Written instruction
Can you lay out the lines as a JSON list of strings, one string per line and no blank lines, starting with the line containing "Trace the roads" and going on through the last line below?

Exercise inputs
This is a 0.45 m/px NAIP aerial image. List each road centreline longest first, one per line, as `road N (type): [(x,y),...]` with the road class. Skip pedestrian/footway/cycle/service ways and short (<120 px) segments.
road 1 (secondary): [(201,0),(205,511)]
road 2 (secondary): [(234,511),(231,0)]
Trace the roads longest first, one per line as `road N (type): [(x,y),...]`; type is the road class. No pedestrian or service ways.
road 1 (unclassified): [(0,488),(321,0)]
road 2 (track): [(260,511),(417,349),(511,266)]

Solution for this task
[
  "Trace the roads longest first, one per line as `road N (type): [(x,y),...]`; type is the road class. No pedestrian or service ways.",
  "road 1 (unclassified): [(0,488),(321,0)]",
  "road 2 (track): [(260,511),(417,349),(511,266)]"
]